Records to use Block Start
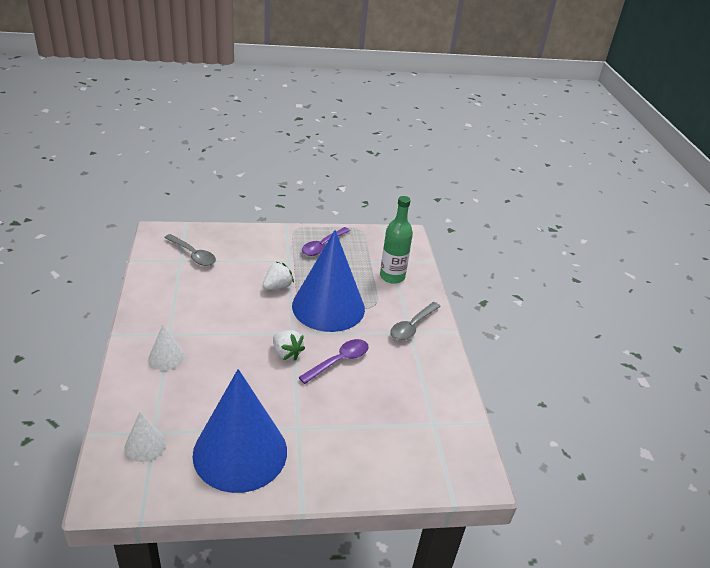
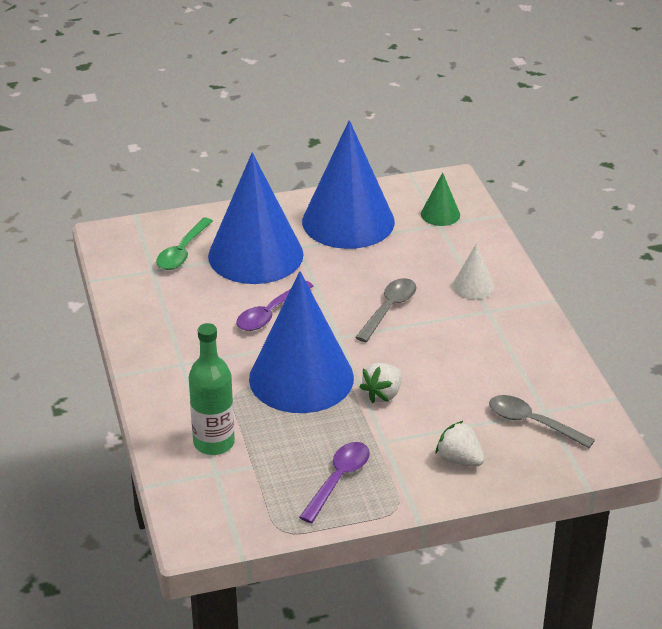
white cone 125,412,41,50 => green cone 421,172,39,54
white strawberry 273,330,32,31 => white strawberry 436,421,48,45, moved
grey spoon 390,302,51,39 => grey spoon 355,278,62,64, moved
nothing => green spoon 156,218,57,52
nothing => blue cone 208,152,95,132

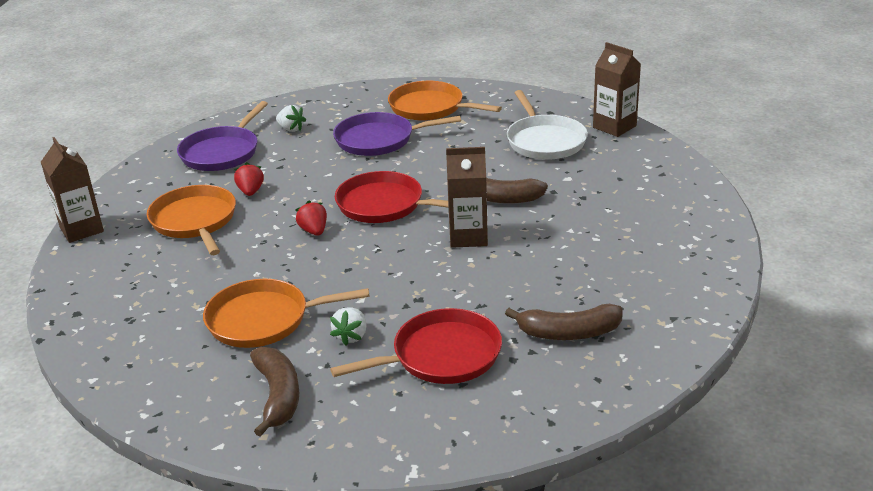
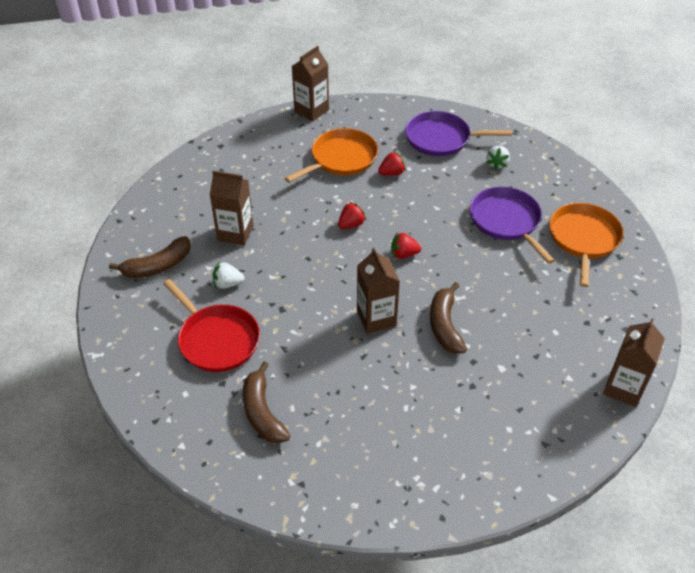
orange pan 203,279,166,69 => brown carton 210,171,44,75
red pan 335,171,113,52 => red strawberry 391,232,30,27
white pan 507,90,81,70 => nothing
Records to use Block End
Assigned task - The response must consist of the entries above exactly as they stand, minus any pictures.

Solution for this problem -
white cone 125,412,41,50 => green cone 421,172,39,54
white strawberry 273,330,32,31 => white strawberry 436,421,48,45, moved
grey spoon 390,302,51,39 => grey spoon 355,278,62,64, moved
nothing => green spoon 156,218,57,52
nothing => blue cone 208,152,95,132

orange pan 203,279,166,69 => brown carton 210,171,44,75
red pan 335,171,113,52 => red strawberry 391,232,30,27
white pan 507,90,81,70 => nothing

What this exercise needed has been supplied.